**Assigned task**
Please copy each line below that contains the word "down".

Segment Open

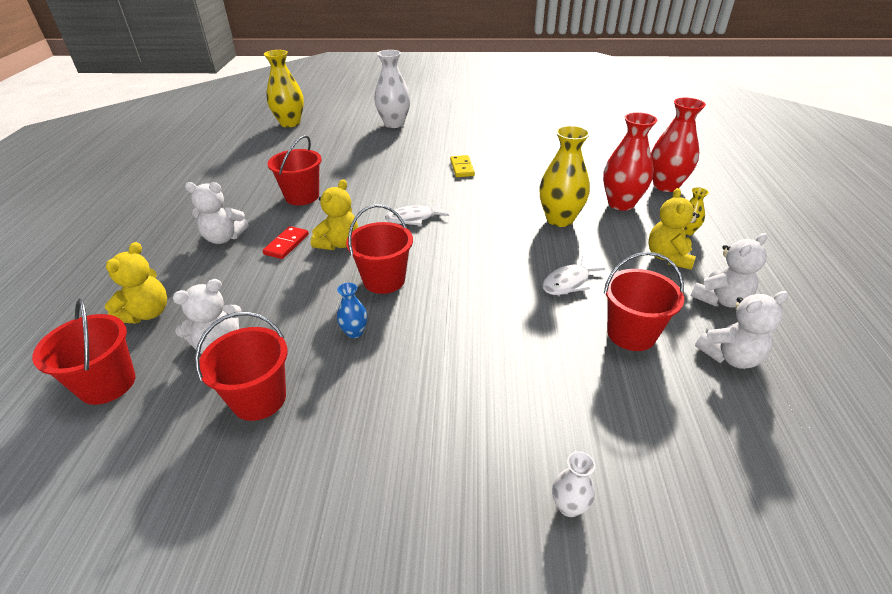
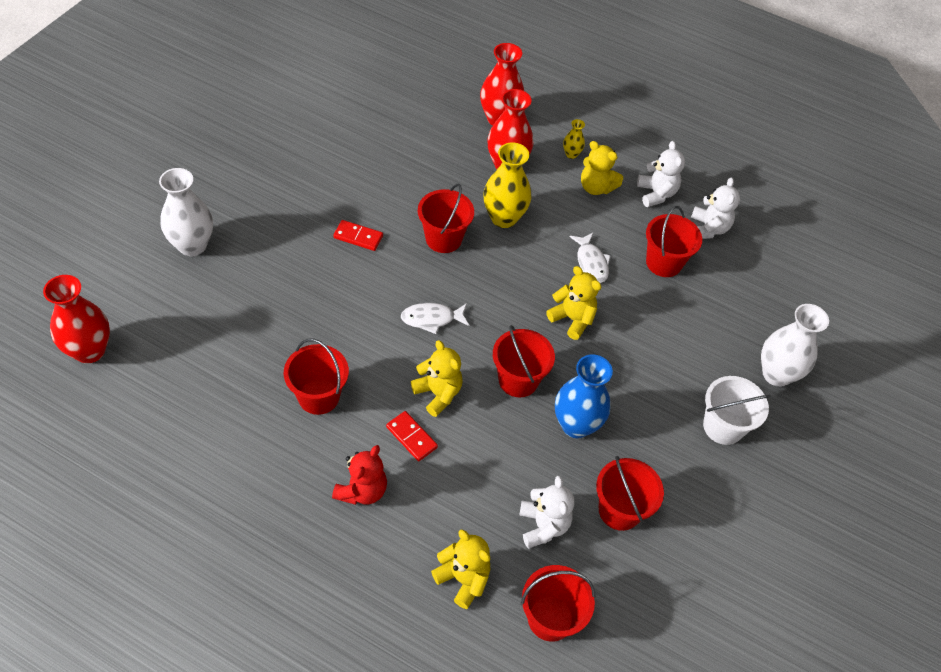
camera: 70 degrees left, 15 degrees up
white teddy bear [185,182,249,244] -> red teddy bear [332,445,387,505]
yellow vase [264,50,304,128] -> red vase [43,275,110,363]
blue vase [337,283,367,338] -> blue vase [555,355,613,438], size x2.07
white fish [385,203,449,225] -> white fish turned 75 degrees clockwise [401,303,469,334]
yellow domino [450,155,475,177] -> red domino [333,220,383,251]
white vase [552,451,595,517] -> white vase [761,304,829,387], size x2.07
none -> red bucket [418,183,474,253]
none -> yellow teddy bear [546,266,601,340]
none -> white bucket [703,376,771,445]

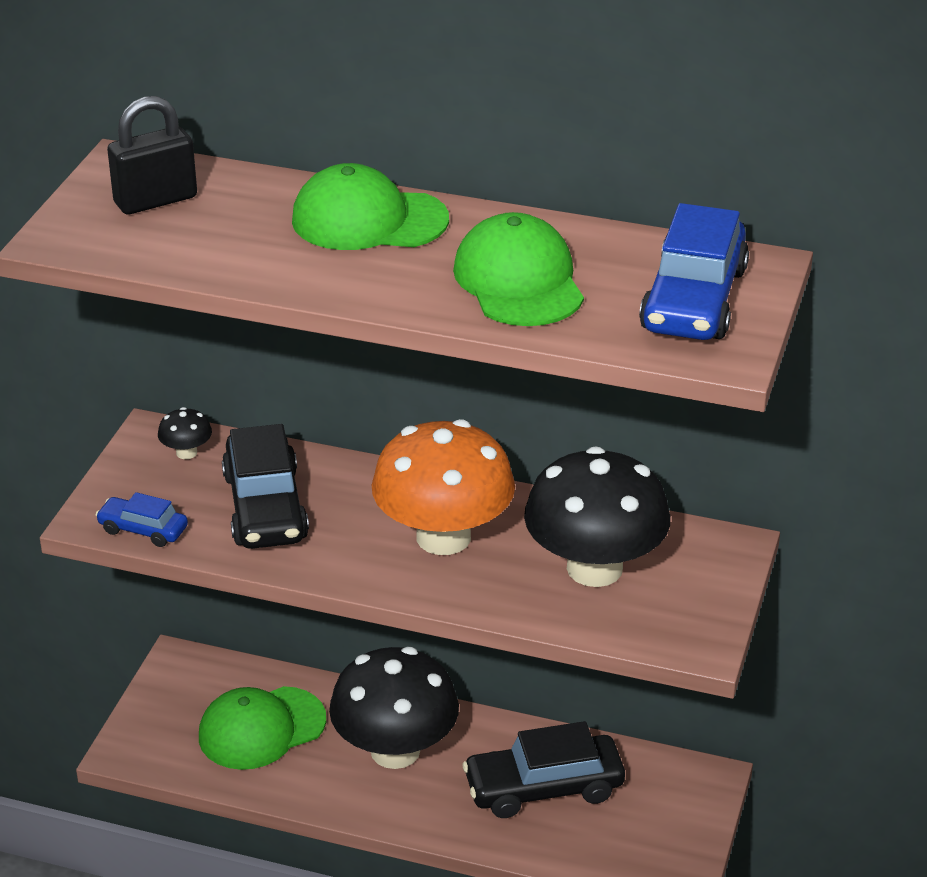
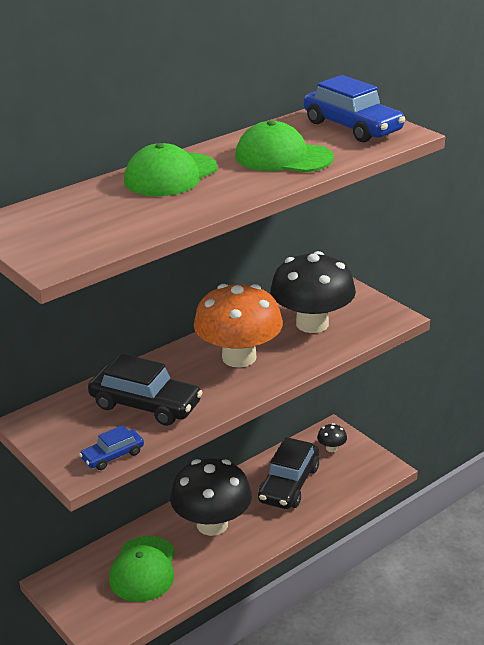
camera: 55 degrees left, 5 degrees down
black padlock [107,96,197,214] -> none
black mushroom [158,407,212,459] -> black mushroom moved to [317,423,347,452]

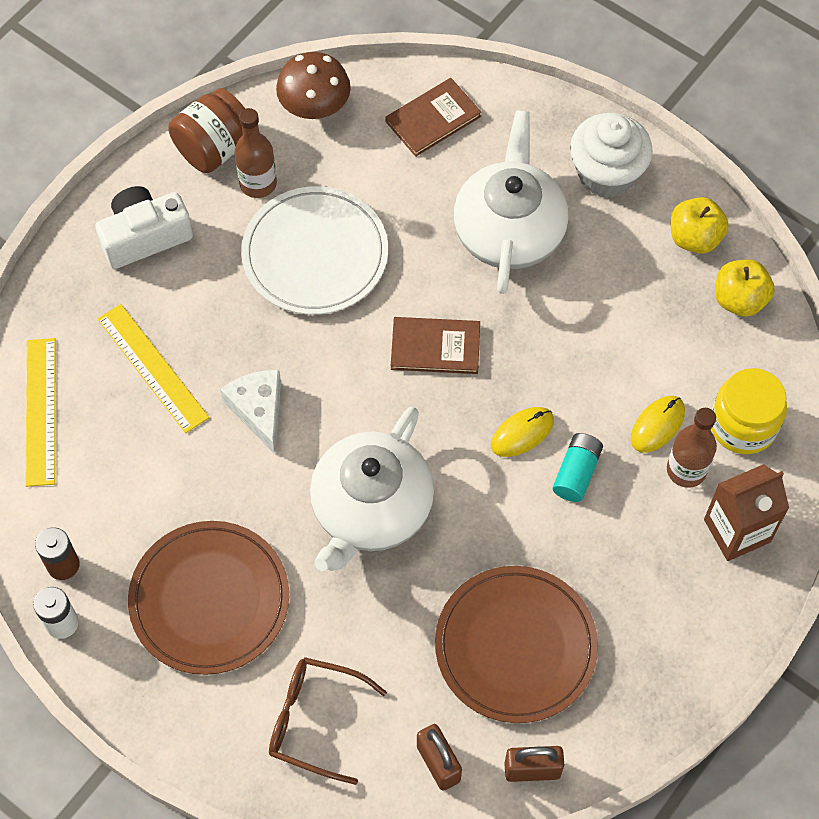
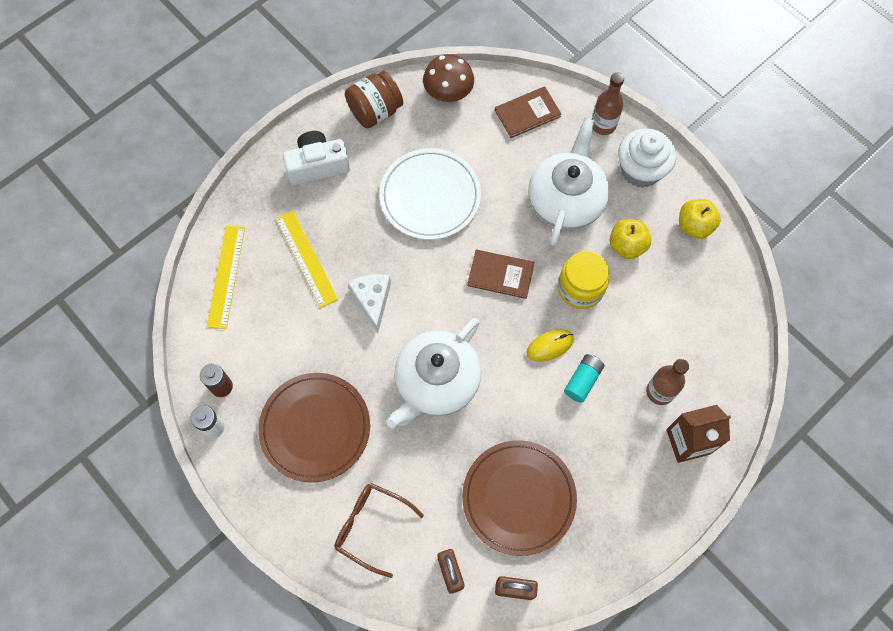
camera: 10 degrees right, 5 degrees up
brown bottle [234,108,277,198] -> brown bottle moved to [592,72,624,135]
yellow mouse [631,396,685,453] -> none
yellow jar [711,368,787,454] -> yellow jar moved to [558,251,610,309]
yellow apple [715,259,775,317] -> yellow apple moved to [609,219,651,259]

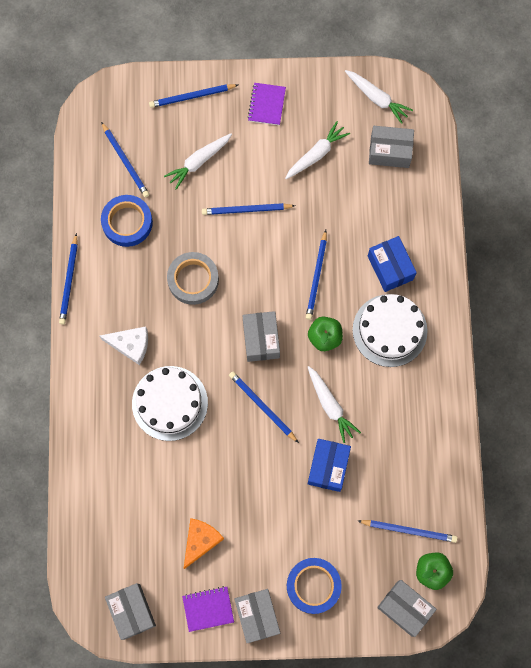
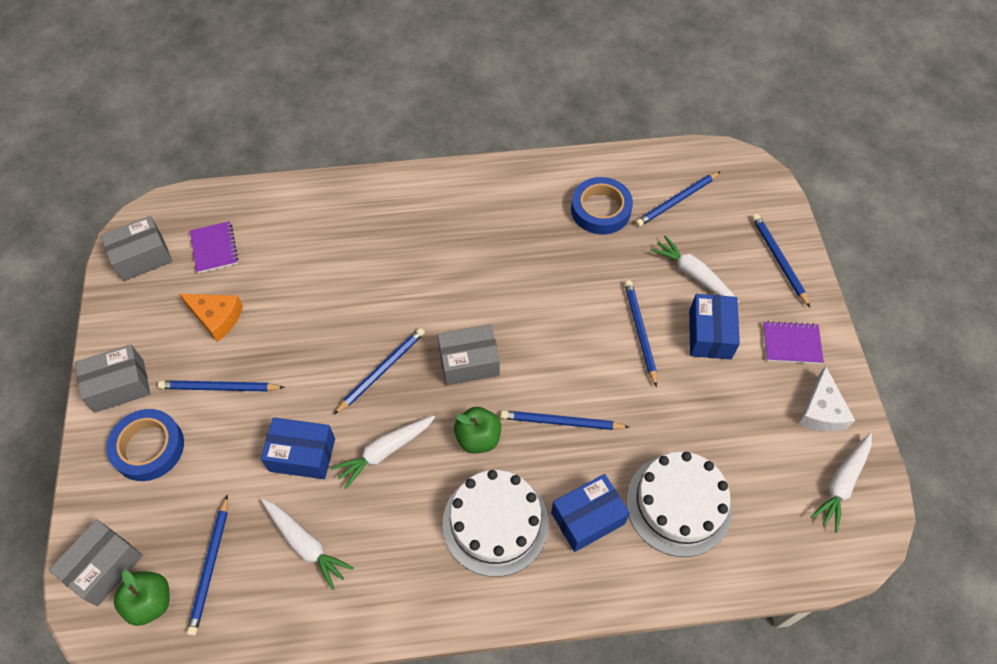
camera: 85 degrees right, 15 degrees down
blue pencil [59,233,78,325] -> blue pencil moved to [158,380,285,392]
white cheese [100,326,148,365] -> white cheese moved to [798,366,855,431]
white cake [132,366,208,441] -> white cake moved to [626,452,732,557]
grey tape [167,252,219,305] -> none
purple notebook [182,586,234,632] -> purple notebook moved to [190,221,238,273]
white carrot [285,121,350,179] -> white carrot moved to [262,500,354,590]
grey box [369,126,414,168] -> none
none -> blue box [689,294,740,359]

Segment Closed

**Written reply**
camera: 55 degrees left, 5 degrees down
camera: 85 degrees right, 15 degrees down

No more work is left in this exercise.